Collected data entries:

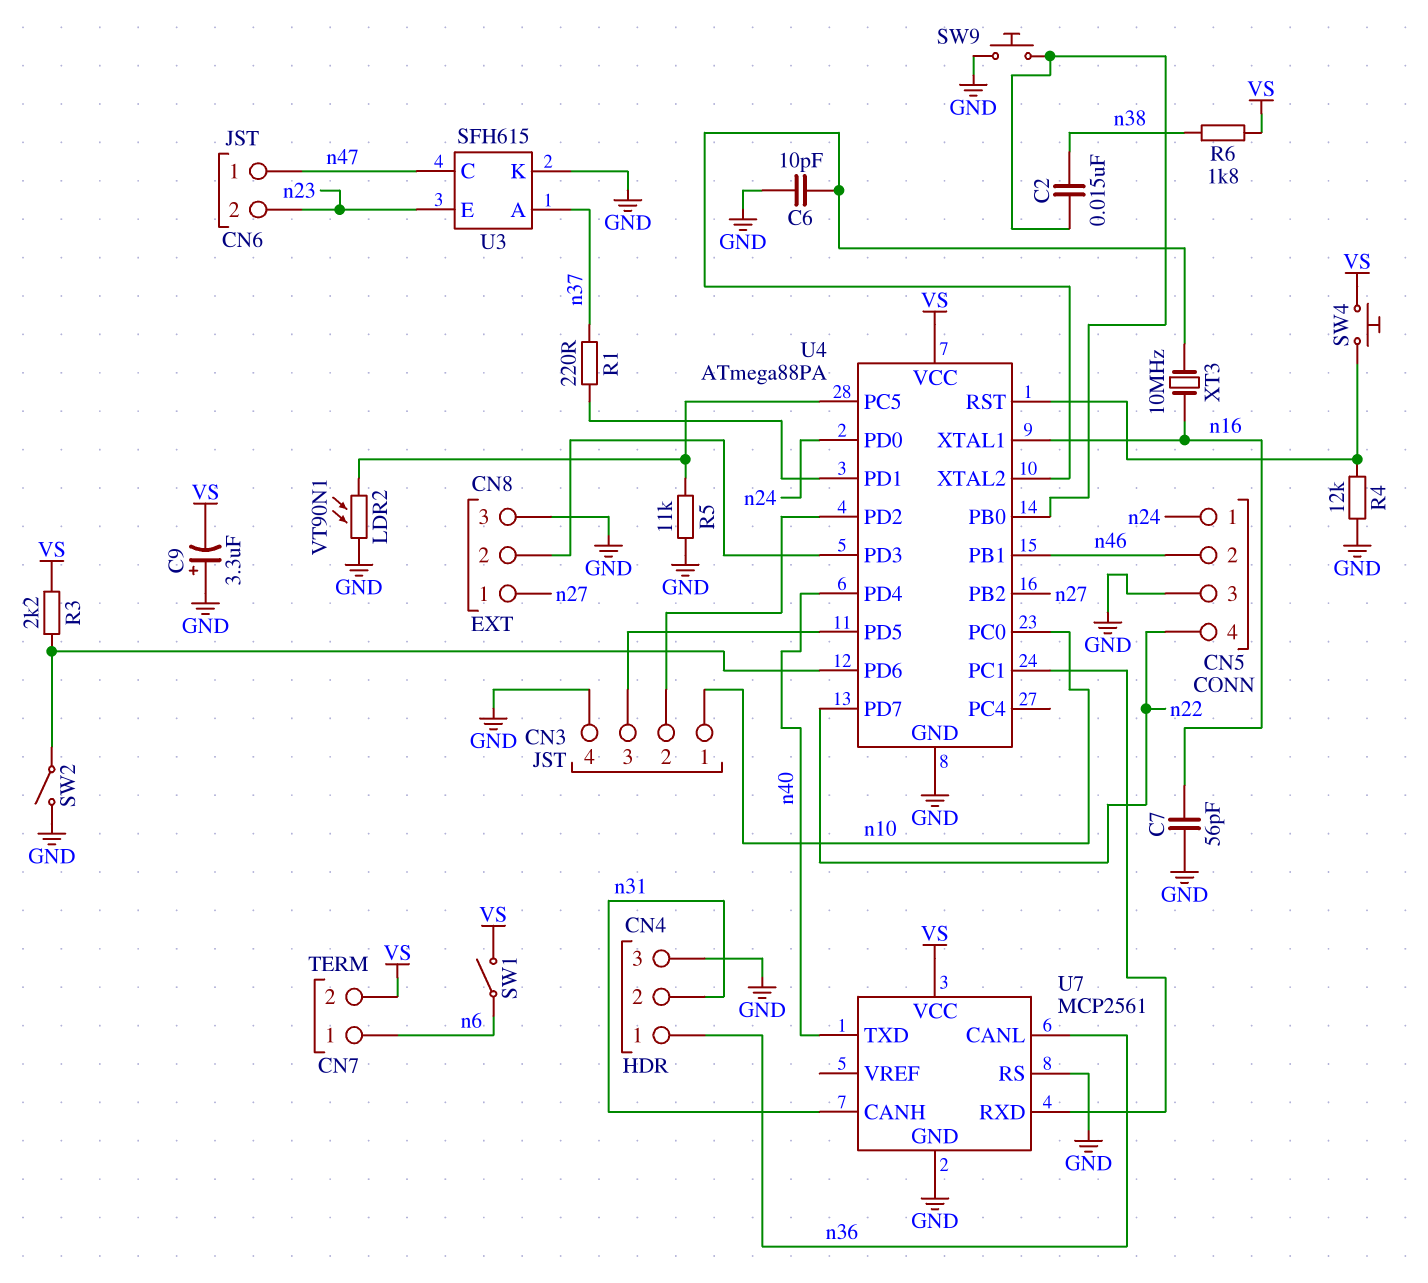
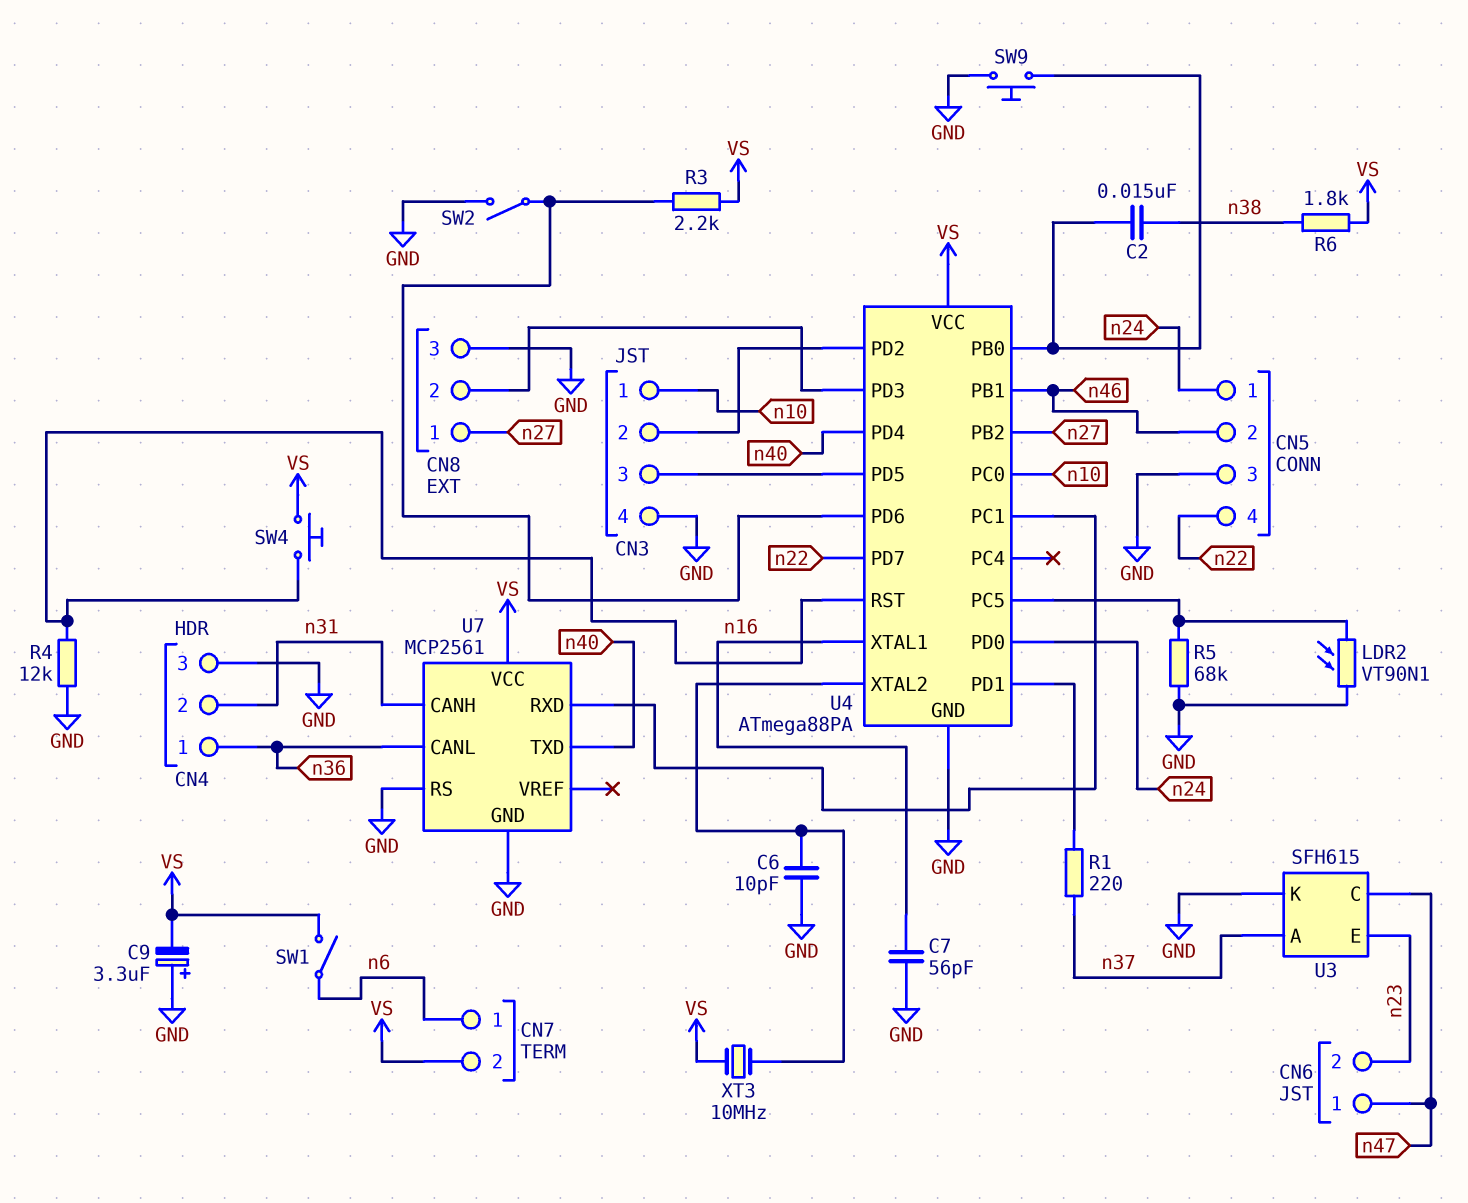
R5: 11k (GND, U4/PC5) -> 68k (GND, U4/PC5)
XT3: 10MHz (U4/XTAL2, n16) -> 10MHz (U4/XTAL2, VS)

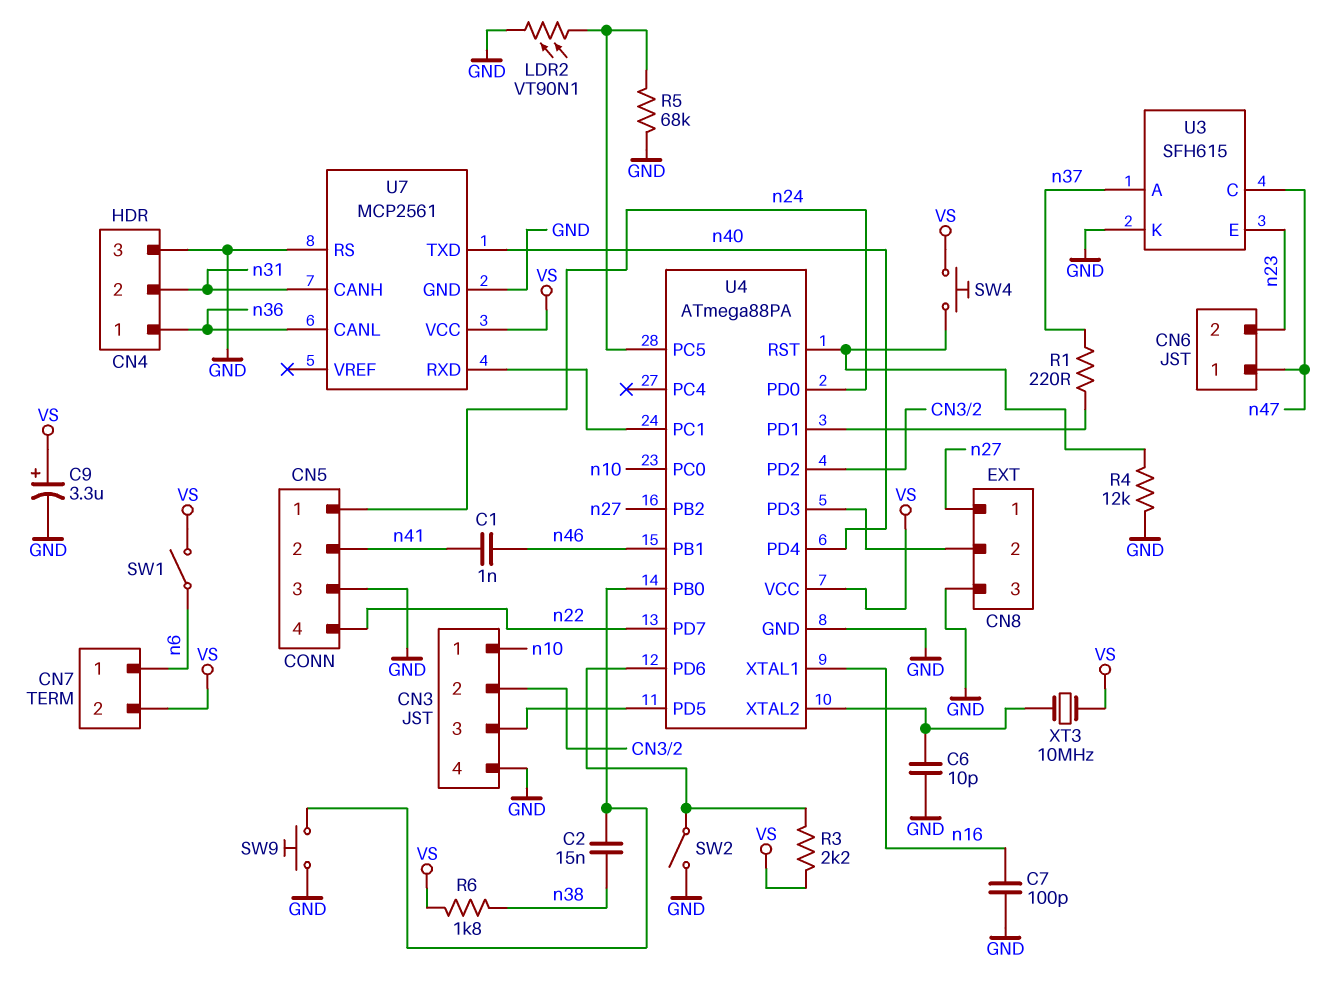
C1: none -> 1nF (n41, n46)
C7: 56pF (GND, n16) -> 100pF (GND, n16)
C9: 3.3uF (plus GND, minus VS) -> 3.3uF (plus VS, minus GND)
CN5 pin 2: n46 -> n41

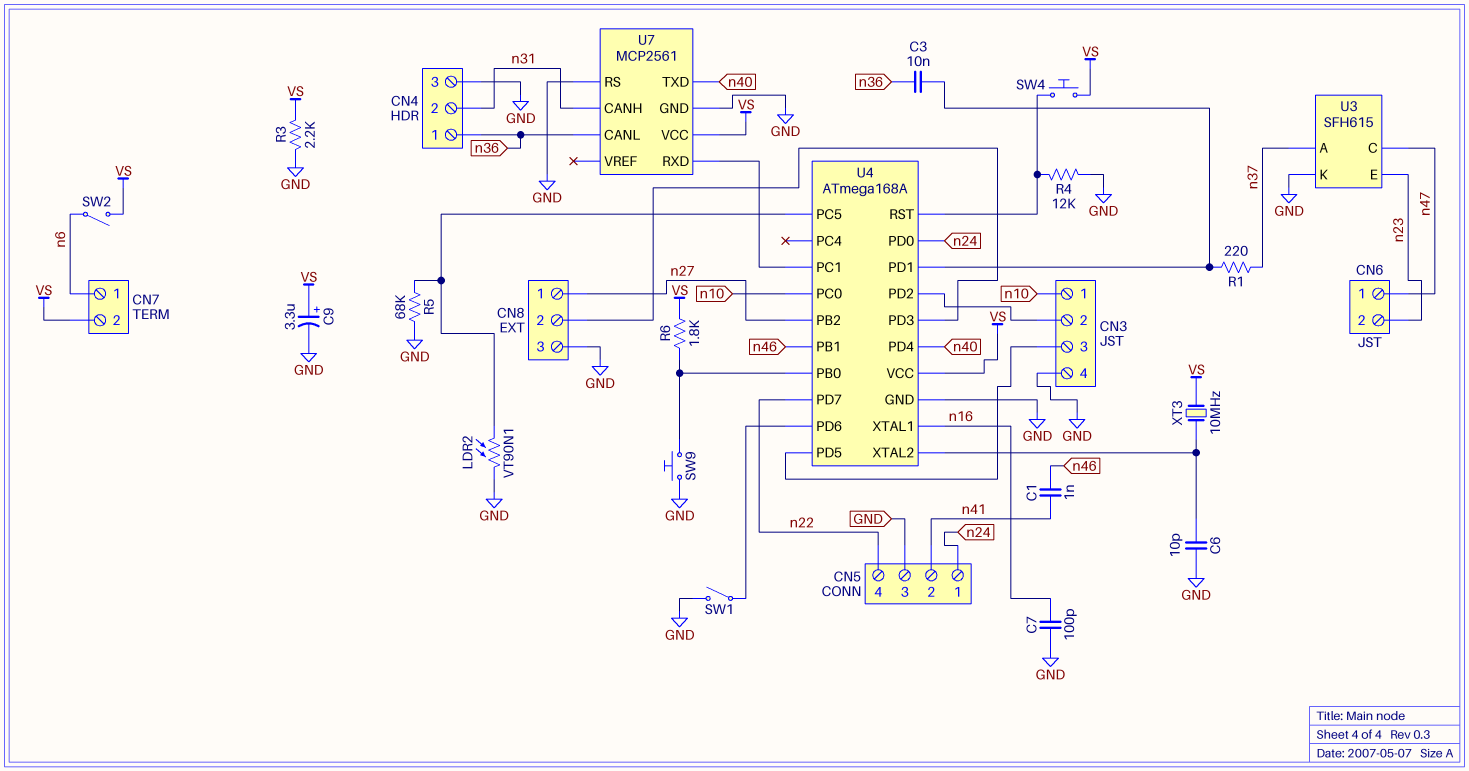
C2: 15nF (U4/PB0, n38) -> none
C3: none -> 10nF (U4/PD1, n36)
R3: 2.2k (U4/PD6, VS) -> 2.2k (GND, VS)
R6: 1.8k (VS, n38) -> 1.8k (U4/PB0, VS)
SW1: switch (VS, n6) -> switch (GND, U4/PD6)
SW2: switch (GND, U4/PD6) -> switch (VS, n6)
U4: ATmega88PA -> ATmega168A

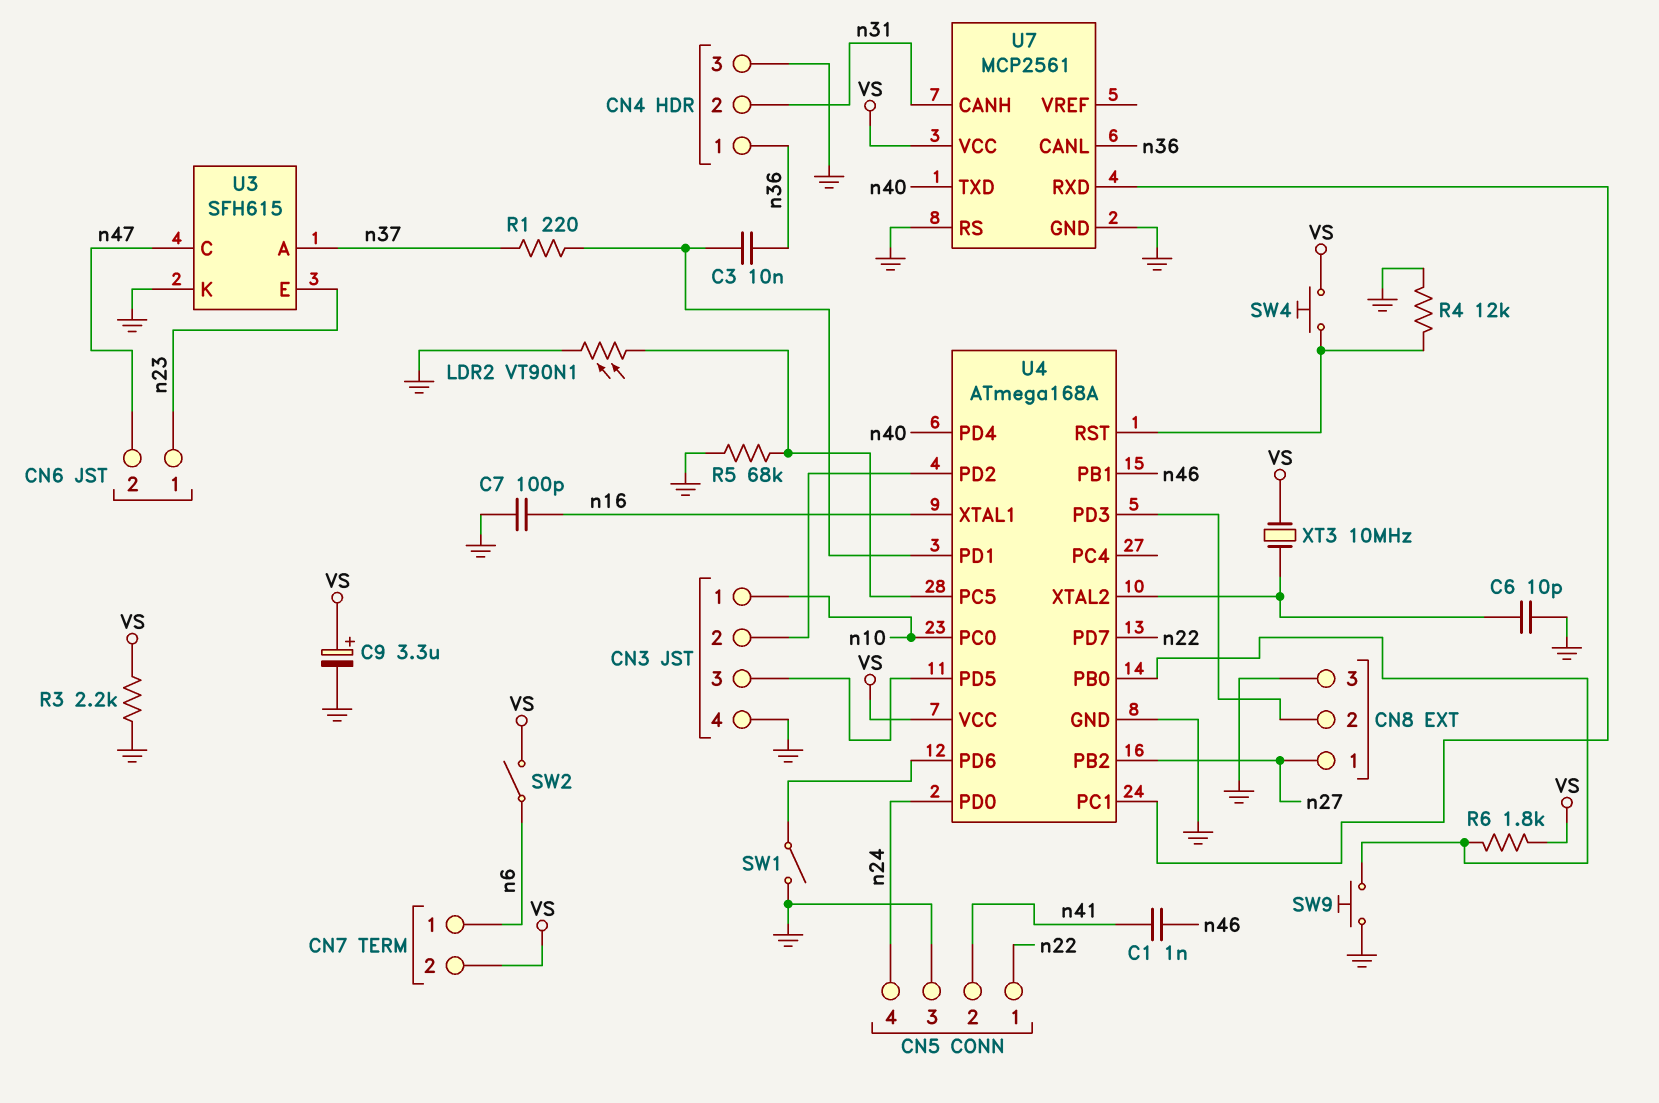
CN5 pin 1: n24 -> n22
CN5 pin 4: n22 -> n24
CN6 pin 1: n47 -> n23
CN6 pin 2: n23 -> n47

◆ EXERCISE
Without any of the pictures, repeat the entries above word for word.

◆ COMPLETED TASK
R5: 11k (GND, U4/PC5) -> 68k (GND, U4/PC5)
XT3: 10MHz (U4/XTAL2, n16) -> 10MHz (U4/XTAL2, VS)

C1: none -> 1nF (n41, n46)
C7: 56pF (GND, n16) -> 100pF (GND, n16)
C9: 3.3uF (plus GND, minus VS) -> 3.3uF (plus VS, minus GND)
CN5 pin 2: n46 -> n41

C2: 15nF (U4/PB0, n38) -> none
C3: none -> 10nF (U4/PD1, n36)
R3: 2.2k (U4/PD6, VS) -> 2.2k (GND, VS)
R6: 1.8k (VS, n38) -> 1.8k (U4/PB0, VS)
SW1: switch (VS, n6) -> switch (GND, U4/PD6)
SW2: switch (GND, U4/PD6) -> switch (VS, n6)
U4: ATmega88PA -> ATmega168A

CN5 pin 1: n24 -> n22
CN5 pin 4: n22 -> n24
CN6 pin 1: n47 -> n23
CN6 pin 2: n23 -> n47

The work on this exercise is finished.